Required work >>
Repeat exactly the lines from the first line of the records through the line containing "pink car [687,126,710,169]", and nothing more.

BEGIN Information

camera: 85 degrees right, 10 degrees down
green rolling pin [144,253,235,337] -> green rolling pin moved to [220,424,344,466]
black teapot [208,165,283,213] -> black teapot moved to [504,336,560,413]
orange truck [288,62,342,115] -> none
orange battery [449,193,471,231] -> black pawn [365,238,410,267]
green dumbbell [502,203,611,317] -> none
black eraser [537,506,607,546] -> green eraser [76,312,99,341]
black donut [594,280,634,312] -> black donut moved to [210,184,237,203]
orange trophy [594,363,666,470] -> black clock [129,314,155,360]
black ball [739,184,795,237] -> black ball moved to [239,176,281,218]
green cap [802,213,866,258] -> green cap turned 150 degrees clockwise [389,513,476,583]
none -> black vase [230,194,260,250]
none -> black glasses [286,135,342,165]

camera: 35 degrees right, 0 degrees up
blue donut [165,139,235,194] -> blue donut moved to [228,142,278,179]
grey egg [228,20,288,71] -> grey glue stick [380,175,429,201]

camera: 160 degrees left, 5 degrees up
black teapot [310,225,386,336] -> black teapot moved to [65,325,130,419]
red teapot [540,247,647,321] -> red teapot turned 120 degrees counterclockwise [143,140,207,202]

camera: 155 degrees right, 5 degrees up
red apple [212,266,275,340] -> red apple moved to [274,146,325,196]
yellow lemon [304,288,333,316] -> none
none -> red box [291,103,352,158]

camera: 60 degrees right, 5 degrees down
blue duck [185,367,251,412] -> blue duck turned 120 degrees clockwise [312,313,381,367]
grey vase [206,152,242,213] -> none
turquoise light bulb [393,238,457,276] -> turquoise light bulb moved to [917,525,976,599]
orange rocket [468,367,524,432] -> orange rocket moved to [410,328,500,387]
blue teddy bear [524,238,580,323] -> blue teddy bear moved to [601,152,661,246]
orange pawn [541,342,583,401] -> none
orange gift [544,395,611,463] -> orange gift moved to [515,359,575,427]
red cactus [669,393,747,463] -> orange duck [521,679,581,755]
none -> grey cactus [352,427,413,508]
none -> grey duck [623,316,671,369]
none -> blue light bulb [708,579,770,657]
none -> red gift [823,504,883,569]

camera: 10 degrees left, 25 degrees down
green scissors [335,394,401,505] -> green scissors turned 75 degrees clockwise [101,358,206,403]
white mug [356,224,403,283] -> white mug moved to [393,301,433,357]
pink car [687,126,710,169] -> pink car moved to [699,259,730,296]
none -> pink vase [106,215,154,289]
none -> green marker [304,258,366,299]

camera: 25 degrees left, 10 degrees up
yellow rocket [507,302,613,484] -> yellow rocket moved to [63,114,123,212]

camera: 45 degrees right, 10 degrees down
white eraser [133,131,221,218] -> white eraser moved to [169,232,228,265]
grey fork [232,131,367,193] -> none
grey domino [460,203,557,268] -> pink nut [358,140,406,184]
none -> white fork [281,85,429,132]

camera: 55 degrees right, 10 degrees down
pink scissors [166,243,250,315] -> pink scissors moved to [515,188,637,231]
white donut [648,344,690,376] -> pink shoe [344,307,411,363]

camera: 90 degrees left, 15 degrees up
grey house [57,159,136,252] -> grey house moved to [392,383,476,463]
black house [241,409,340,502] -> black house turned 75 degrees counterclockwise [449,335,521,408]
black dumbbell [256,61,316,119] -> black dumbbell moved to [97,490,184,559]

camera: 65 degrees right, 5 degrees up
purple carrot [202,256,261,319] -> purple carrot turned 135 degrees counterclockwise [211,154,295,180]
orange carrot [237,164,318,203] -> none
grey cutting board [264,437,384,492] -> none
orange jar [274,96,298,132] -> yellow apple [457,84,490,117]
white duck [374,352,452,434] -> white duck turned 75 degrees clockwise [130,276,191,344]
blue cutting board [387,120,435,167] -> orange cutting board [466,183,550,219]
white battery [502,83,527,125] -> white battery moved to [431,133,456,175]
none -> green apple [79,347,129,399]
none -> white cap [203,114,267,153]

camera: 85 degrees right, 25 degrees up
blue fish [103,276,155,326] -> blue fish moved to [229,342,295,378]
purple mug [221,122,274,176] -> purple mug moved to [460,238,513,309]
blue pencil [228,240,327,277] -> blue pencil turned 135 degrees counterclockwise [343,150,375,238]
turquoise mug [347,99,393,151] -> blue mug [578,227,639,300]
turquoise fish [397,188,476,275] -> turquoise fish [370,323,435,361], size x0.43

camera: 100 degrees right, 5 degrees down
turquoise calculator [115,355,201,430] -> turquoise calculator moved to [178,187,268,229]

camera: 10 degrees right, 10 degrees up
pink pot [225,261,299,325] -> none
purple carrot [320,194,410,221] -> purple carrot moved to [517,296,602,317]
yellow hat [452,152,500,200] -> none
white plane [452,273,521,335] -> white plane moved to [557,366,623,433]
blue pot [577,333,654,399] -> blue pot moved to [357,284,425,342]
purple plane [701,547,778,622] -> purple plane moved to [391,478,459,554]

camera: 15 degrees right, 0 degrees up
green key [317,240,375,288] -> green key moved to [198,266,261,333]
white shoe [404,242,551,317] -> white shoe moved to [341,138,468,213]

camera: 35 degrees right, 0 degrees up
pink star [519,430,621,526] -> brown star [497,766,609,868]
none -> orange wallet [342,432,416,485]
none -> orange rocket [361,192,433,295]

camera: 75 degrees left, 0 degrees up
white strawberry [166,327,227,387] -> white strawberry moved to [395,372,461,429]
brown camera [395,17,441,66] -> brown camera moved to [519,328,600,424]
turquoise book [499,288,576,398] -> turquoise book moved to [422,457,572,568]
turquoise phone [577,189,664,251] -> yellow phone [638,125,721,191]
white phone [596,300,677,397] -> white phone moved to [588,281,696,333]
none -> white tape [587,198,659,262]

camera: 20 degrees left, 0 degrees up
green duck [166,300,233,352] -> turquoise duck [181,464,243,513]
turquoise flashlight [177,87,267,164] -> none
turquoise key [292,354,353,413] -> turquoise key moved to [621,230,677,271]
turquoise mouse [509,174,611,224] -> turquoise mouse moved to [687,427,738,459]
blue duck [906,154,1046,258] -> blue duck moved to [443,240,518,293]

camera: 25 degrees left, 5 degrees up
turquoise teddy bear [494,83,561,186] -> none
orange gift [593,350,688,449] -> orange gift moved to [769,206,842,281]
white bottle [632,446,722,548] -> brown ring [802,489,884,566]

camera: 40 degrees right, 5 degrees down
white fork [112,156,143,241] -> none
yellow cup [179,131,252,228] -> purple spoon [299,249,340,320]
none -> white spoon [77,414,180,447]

END Information

Final answer >>
camera: 85 degrees right, 10 degrees down
green rolling pin [144,253,235,337] -> green rolling pin moved to [220,424,344,466]
black teapot [208,165,283,213] -> black teapot moved to [504,336,560,413]
orange truck [288,62,342,115] -> none
orange battery [449,193,471,231] -> black pawn [365,238,410,267]
green dumbbell [502,203,611,317] -> none
black eraser [537,506,607,546] -> green eraser [76,312,99,341]
black donut [594,280,634,312] -> black donut moved to [210,184,237,203]
orange trophy [594,363,666,470] -> black clock [129,314,155,360]
black ball [739,184,795,237] -> black ball moved to [239,176,281,218]
green cap [802,213,866,258] -> green cap turned 150 degrees clockwise [389,513,476,583]
none -> black vase [230,194,260,250]
none -> black glasses [286,135,342,165]

camera: 35 degrees right, 0 degrees up
blue donut [165,139,235,194] -> blue donut moved to [228,142,278,179]
grey egg [228,20,288,71] -> grey glue stick [380,175,429,201]

camera: 160 degrees left, 5 degrees up
black teapot [310,225,386,336] -> black teapot moved to [65,325,130,419]
red teapot [540,247,647,321] -> red teapot turned 120 degrees counterclockwise [143,140,207,202]

camera: 155 degrees right, 5 degrees up
red apple [212,266,275,340] -> red apple moved to [274,146,325,196]
yellow lemon [304,288,333,316] -> none
none -> red box [291,103,352,158]

camera: 60 degrees right, 5 degrees down
blue duck [185,367,251,412] -> blue duck turned 120 degrees clockwise [312,313,381,367]
grey vase [206,152,242,213] -> none
turquoise light bulb [393,238,457,276] -> turquoise light bulb moved to [917,525,976,599]
orange rocket [468,367,524,432] -> orange rocket moved to [410,328,500,387]
blue teddy bear [524,238,580,323] -> blue teddy bear moved to [601,152,661,246]
orange pawn [541,342,583,401] -> none
orange gift [544,395,611,463] -> orange gift moved to [515,359,575,427]
red cactus [669,393,747,463] -> orange duck [521,679,581,755]
none -> grey cactus [352,427,413,508]
none -> grey duck [623,316,671,369]
none -> blue light bulb [708,579,770,657]
none -> red gift [823,504,883,569]

camera: 10 degrees left, 25 degrees down
green scissors [335,394,401,505] -> green scissors turned 75 degrees clockwise [101,358,206,403]
white mug [356,224,403,283] -> white mug moved to [393,301,433,357]
pink car [687,126,710,169] -> pink car moved to [699,259,730,296]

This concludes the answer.